Task data
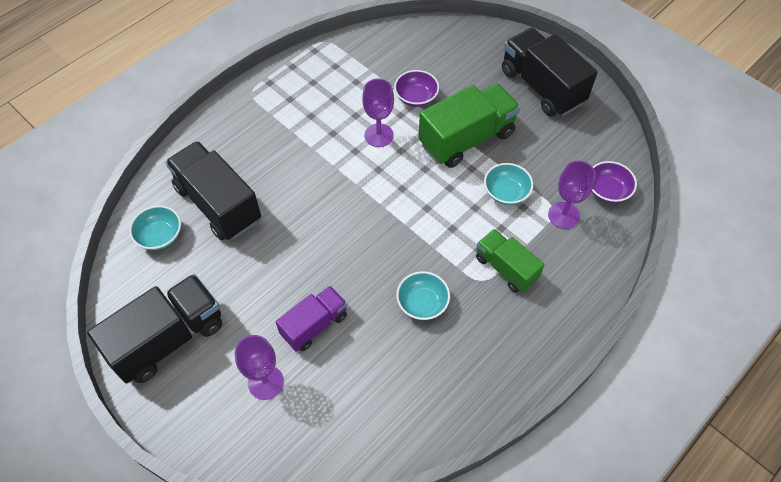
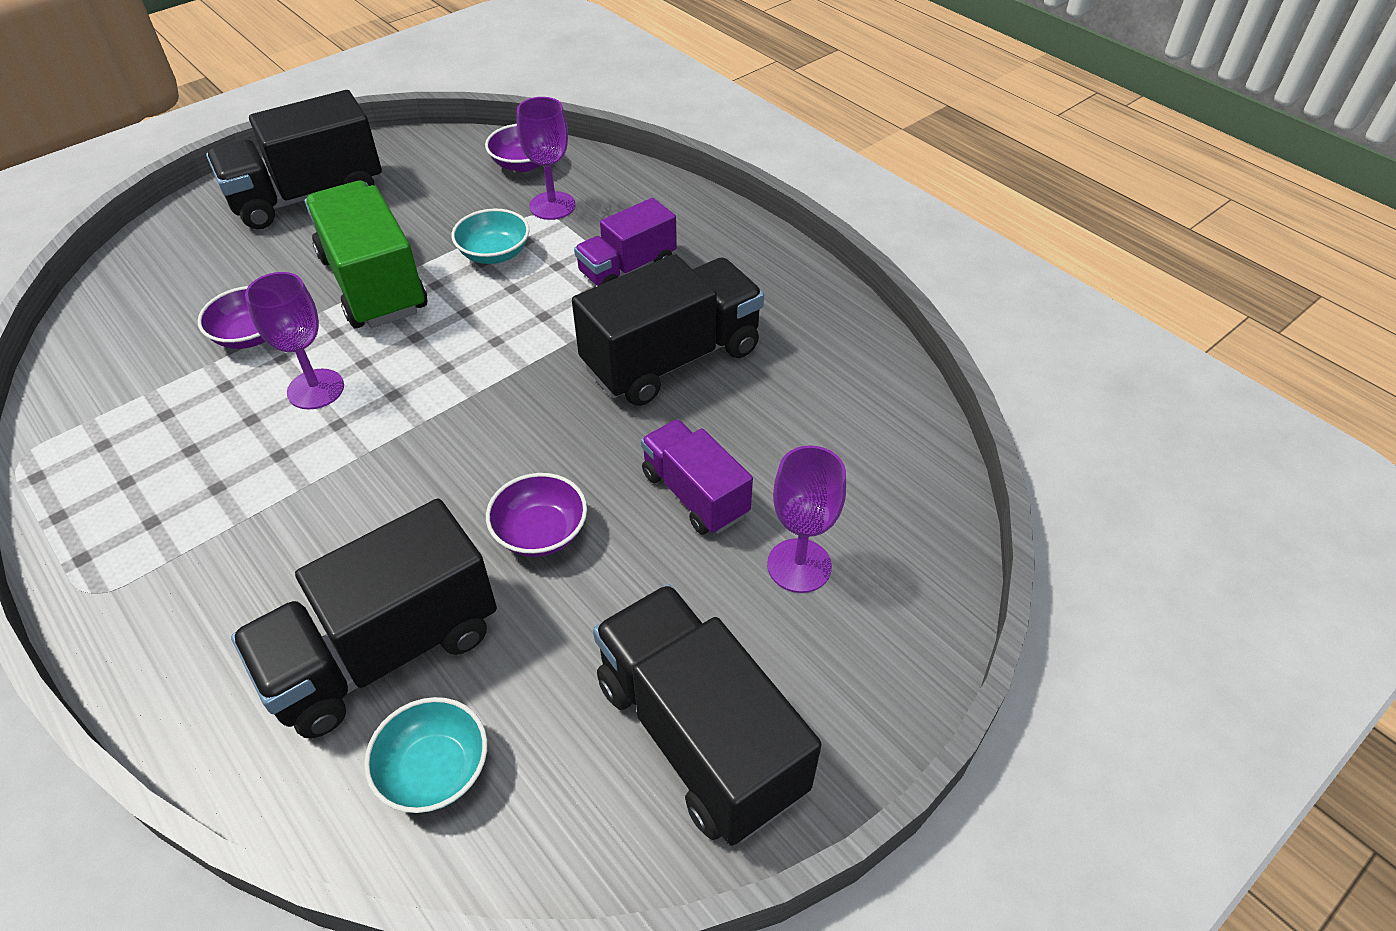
camera: 85 degrees left, 10 degrees down
(286, 254) = (540, 532): none -> purple bowl
(422, 303) = (672, 359): turquoise bowl -> black truck
(506, 268) = (627, 268): green truck -> purple truck

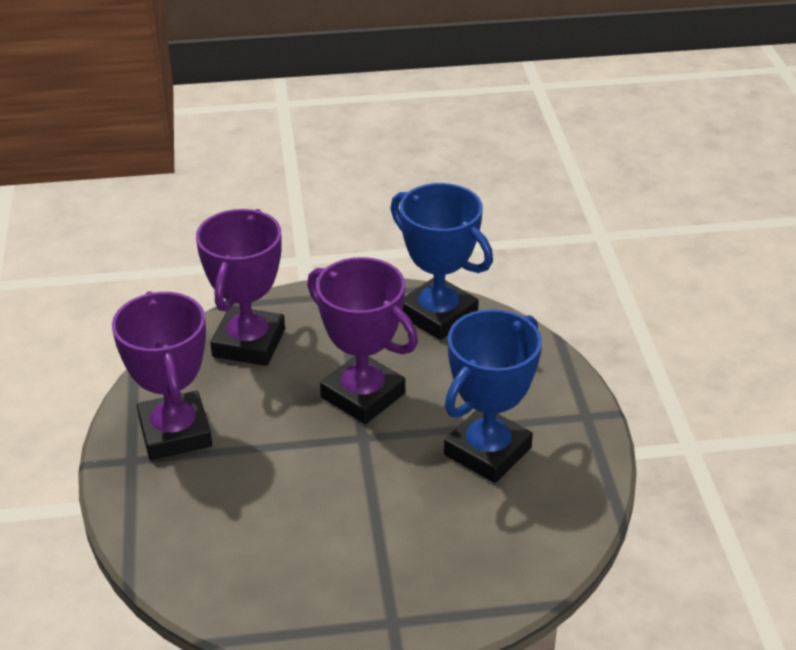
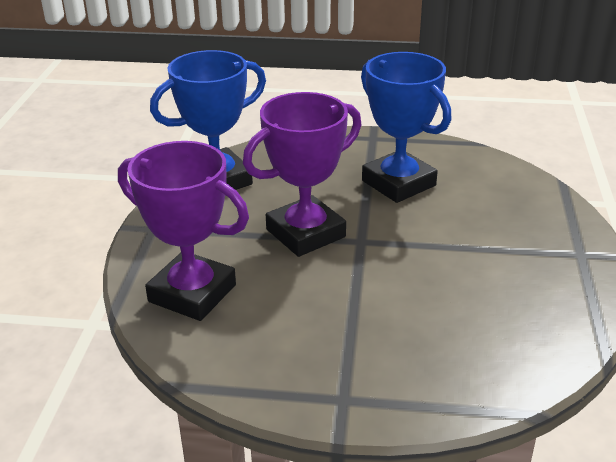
camera: 75 degrees left, 5 degrees down
(175, 432) = (312, 360): purple trophy -> none

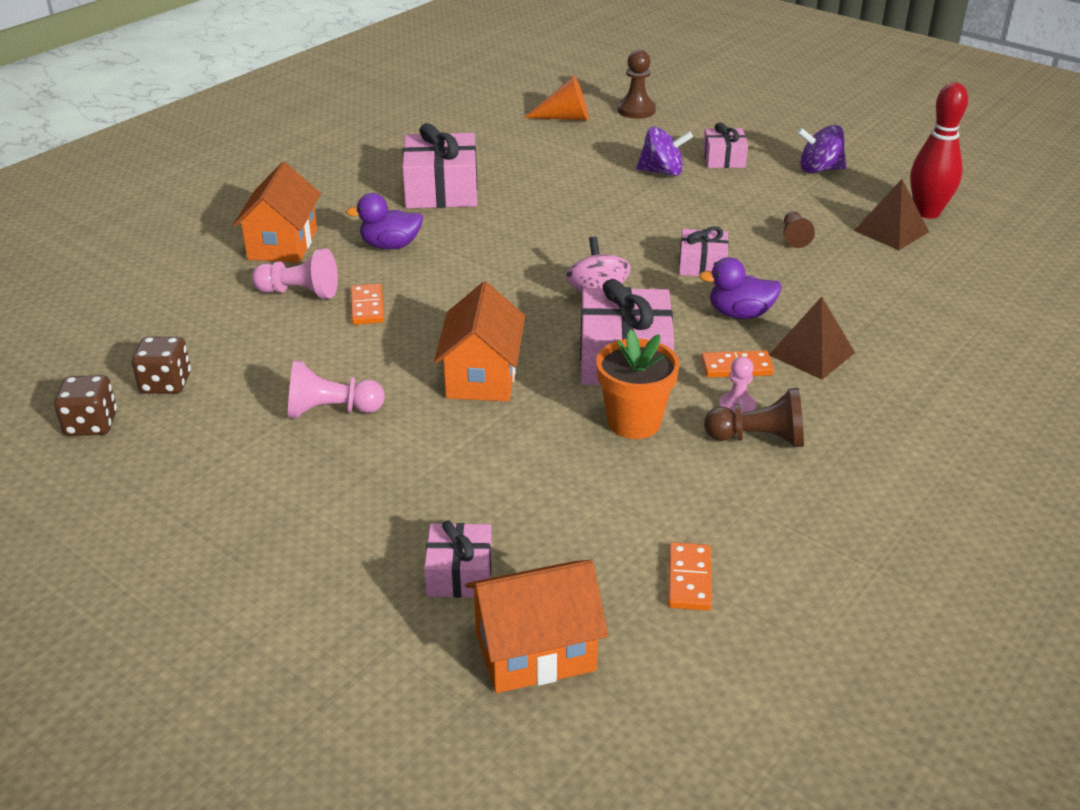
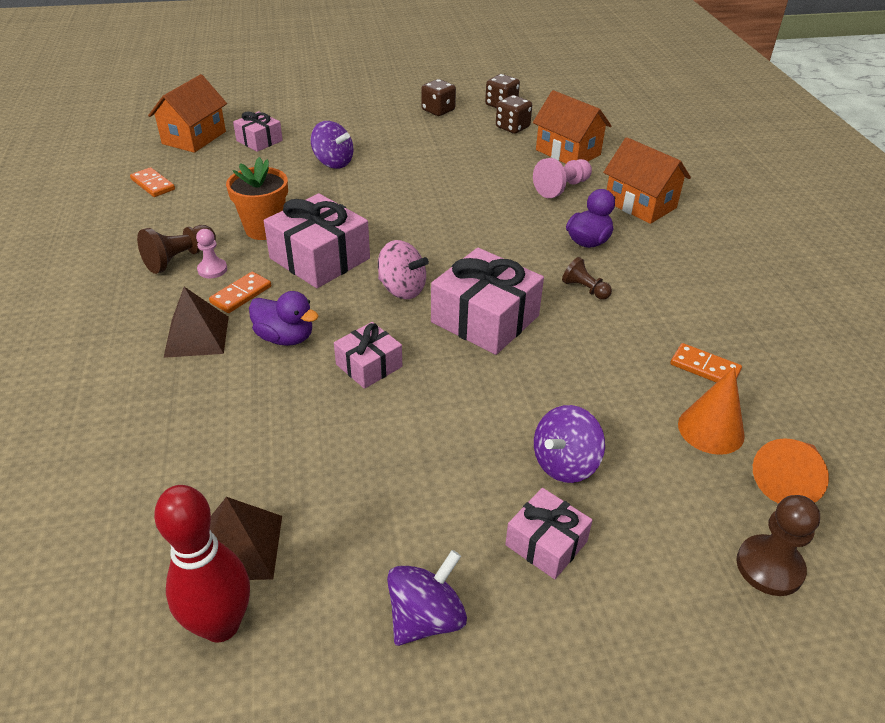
camera: 130 degrees right, 5 degrees up
(169, 468) = (438, 110): none -> brown dice
(331, 410) = (422, 156): pink pawn -> none
(367, 307) = (513, 202): orange domino -> orange domino (704, 368)
(435, 467) = (333, 162): none -> purple spinning top
(441, 190) = (664, 303): pink gift -> pink gift (485, 319)
(482, 376) = (383, 205): orange house -> orange house (568, 152)
(558, 144) = (711, 429): none -> orange cone
(740, 314) = (285, 337): purple duck -> purple duck turned 75 degrees clockwise
(794, 237) = (330, 458): brown pawn -> brown pawn (585, 289)

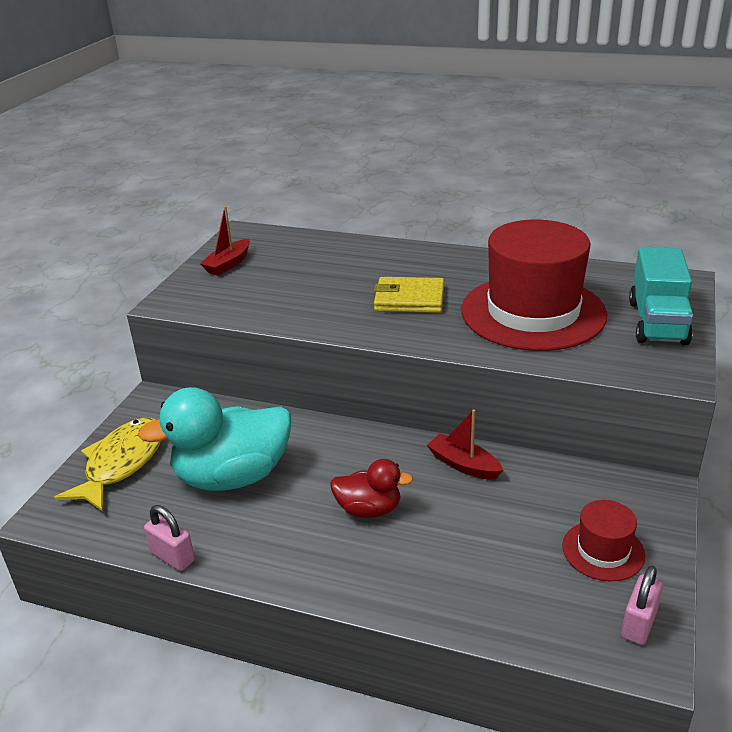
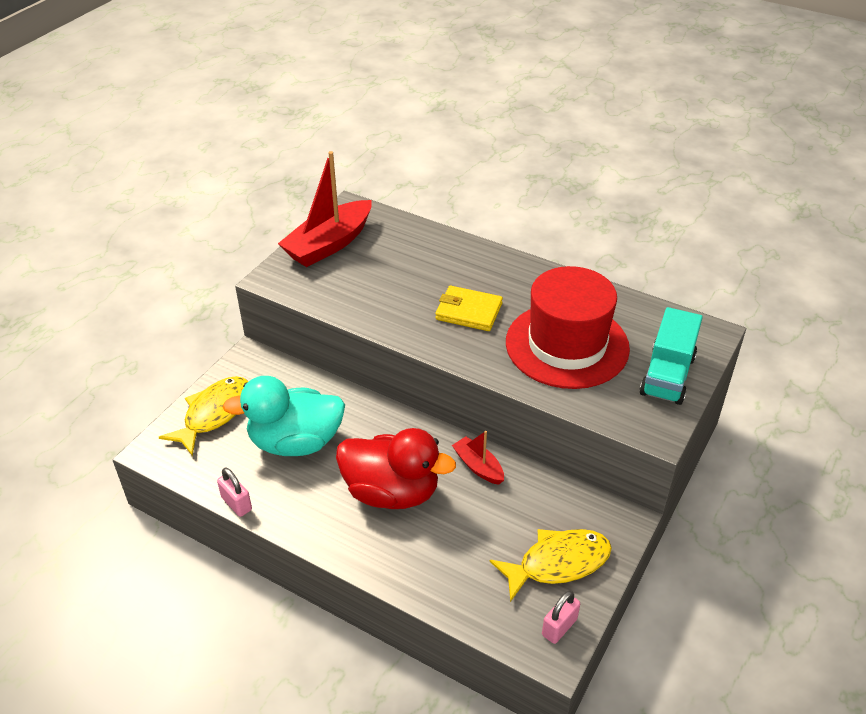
camera: 10 degrees right, 10 degrees up
(228, 264) = (329, 244): red boat -> red boat, size x1.95
(369, 509) = (392, 492): red duck -> red duck, size x1.88
(603, 550) = (558, 563): red hat -> yellow fish

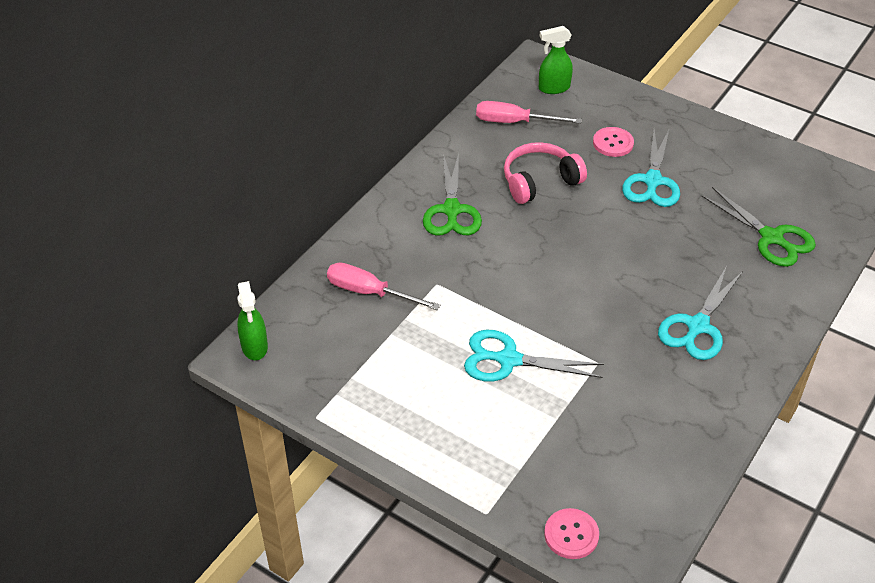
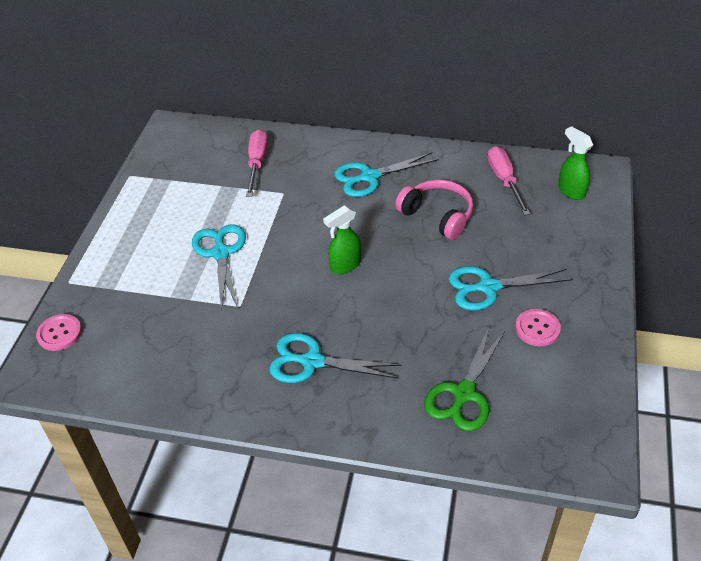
camera: 70 degrees right, 0 degrees up
(254, 347) = (181, 129): green spray bottle -> green spray bottle (345, 265)
(451, 210) = (370, 177): green scissors -> turquoise scissors
(613, 143) = (522, 248): pink button -> pink button (537, 328)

Work to be completed
Copy each line from the records above that includes the string "pawn".

Result for this exercise
(331, 410) = (422, 156): pink pawn -> none
(794, 237) = (330, 458): brown pawn -> brown pawn (585, 289)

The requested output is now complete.